## Exercise inputs
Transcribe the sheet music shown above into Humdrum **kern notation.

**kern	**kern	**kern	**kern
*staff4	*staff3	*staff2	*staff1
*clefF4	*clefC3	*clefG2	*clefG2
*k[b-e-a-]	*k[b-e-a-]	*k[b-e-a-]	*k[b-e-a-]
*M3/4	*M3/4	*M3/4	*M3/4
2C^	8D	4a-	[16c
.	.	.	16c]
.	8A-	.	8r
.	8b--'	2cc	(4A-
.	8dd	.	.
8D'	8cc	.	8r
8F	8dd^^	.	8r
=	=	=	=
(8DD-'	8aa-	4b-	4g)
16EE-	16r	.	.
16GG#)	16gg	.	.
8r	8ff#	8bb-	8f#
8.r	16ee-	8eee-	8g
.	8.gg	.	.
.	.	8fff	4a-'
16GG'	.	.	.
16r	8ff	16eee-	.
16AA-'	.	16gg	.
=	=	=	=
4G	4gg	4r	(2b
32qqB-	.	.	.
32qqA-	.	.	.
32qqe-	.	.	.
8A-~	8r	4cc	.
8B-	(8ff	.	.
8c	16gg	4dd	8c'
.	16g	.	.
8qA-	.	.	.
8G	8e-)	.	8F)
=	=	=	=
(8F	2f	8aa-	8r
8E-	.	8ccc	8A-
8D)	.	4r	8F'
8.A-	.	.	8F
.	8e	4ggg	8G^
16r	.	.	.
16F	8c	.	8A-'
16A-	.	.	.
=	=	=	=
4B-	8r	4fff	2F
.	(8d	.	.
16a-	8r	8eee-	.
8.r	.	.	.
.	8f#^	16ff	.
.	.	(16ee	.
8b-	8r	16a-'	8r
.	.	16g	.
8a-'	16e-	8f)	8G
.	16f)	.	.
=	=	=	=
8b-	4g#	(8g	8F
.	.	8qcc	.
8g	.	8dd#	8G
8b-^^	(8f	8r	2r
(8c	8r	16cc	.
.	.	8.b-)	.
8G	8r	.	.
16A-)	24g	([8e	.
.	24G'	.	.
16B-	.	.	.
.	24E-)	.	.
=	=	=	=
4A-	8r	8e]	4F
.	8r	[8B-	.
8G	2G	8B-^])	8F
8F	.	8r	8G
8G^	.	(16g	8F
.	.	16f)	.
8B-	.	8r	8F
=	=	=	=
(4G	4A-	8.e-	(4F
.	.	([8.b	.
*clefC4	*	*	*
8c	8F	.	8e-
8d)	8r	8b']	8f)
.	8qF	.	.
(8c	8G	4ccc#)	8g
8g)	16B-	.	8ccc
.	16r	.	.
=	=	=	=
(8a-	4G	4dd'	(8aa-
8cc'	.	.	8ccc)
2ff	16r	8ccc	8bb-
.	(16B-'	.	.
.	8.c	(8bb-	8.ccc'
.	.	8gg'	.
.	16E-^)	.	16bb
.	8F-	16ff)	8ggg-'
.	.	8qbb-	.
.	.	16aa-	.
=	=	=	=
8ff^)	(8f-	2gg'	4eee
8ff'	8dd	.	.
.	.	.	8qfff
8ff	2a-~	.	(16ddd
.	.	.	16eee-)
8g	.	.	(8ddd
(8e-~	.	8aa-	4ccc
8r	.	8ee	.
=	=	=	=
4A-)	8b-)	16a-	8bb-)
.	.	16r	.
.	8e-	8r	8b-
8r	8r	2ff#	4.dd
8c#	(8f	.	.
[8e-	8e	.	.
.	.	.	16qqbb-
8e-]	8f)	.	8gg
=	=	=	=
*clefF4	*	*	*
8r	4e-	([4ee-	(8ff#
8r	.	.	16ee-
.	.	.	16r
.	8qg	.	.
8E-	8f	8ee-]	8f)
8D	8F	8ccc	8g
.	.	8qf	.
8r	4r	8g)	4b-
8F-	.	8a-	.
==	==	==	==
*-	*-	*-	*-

## Exercise details
Pull out every line above that contains the string "kern".

## Complete answer
Transcribe the sheet music shown above into Humdrum **kern notation.
**kern	**kern	**kern	**kern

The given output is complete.